→ **DIRECTIONS**: Please give back each entry below unaltered, leaving the pictures out.

→ **STUDY MATERIAL**:
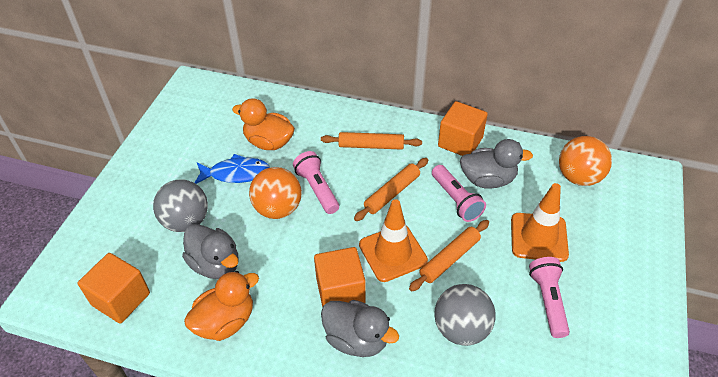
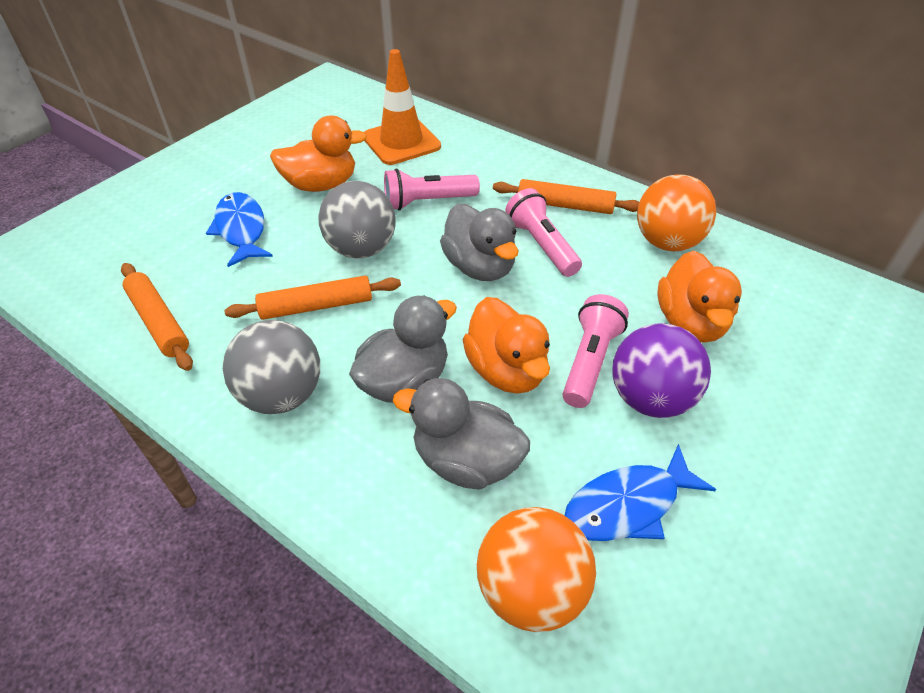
blue fish: 1 -> 2
orange cube: 3 -> 0
orange duck: 2 -> 3
orange traffic cone: 2 -> 1
purple ball: 0 -> 1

→ **ANSWER AREA**:
blue fish: 1 -> 2
orange cube: 3 -> 0
orange duck: 2 -> 3
orange traffic cone: 2 -> 1
purple ball: 0 -> 1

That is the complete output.